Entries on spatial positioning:
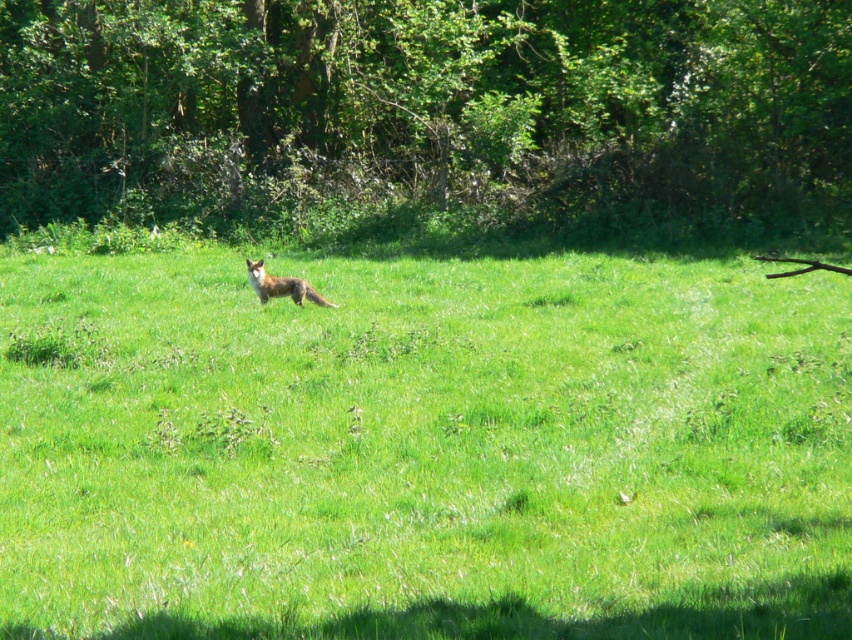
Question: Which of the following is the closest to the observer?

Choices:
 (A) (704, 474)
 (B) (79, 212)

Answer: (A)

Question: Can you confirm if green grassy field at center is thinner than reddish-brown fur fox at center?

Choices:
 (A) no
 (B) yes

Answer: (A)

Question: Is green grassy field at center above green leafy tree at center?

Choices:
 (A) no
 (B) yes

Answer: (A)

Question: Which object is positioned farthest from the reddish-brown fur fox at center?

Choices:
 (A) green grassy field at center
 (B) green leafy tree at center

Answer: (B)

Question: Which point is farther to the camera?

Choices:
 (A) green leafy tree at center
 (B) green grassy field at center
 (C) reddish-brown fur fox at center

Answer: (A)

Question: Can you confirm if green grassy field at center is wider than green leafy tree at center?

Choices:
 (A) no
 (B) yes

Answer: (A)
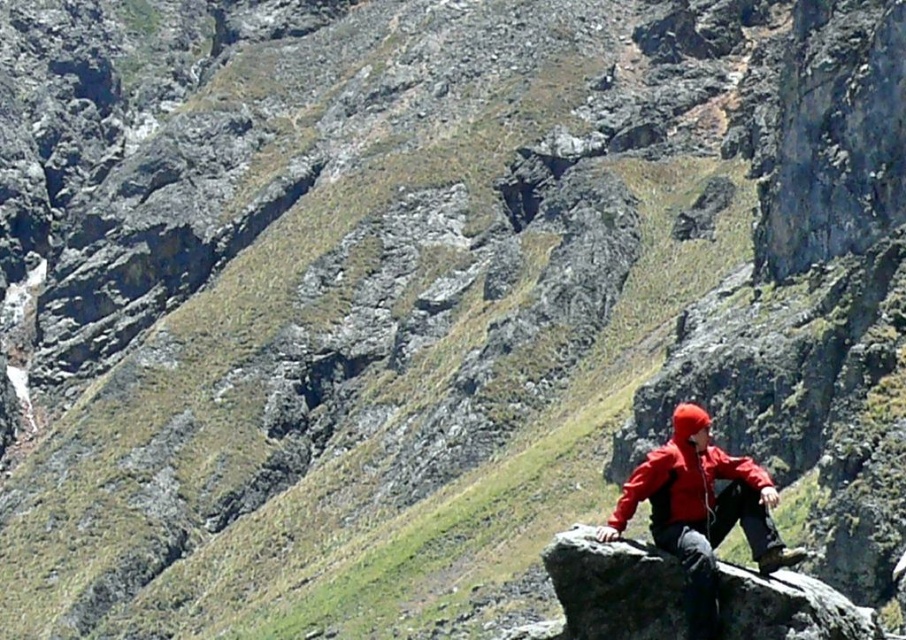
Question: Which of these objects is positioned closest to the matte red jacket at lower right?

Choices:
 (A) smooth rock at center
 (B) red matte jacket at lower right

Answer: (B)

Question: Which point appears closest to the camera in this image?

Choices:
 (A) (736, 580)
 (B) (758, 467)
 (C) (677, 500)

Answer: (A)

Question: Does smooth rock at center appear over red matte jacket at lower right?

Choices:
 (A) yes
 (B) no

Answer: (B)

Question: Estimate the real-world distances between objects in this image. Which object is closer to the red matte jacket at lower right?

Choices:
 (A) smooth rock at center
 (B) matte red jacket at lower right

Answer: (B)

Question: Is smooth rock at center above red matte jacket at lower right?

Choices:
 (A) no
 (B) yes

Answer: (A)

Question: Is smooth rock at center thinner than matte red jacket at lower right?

Exercise objective: Pick out each line of the data above that contains the word "right", and copy those lines in order.

Response to this exercise:
Question: Which of these objects is positioned closest to the matte red jacket at lower right?
 (B) red matte jacket at lower right
Question: Does smooth rock at center appear over red matte jacket at lower right?
Question: Estimate the real-world distances between objects in this image. Which object is closer to the red matte jacket at lower right?
 (B) matte red jacket at lower right
Question: Is smooth rock at center above red matte jacket at lower right?
Question: Is smooth rock at center thinner than matte red jacket at lower right?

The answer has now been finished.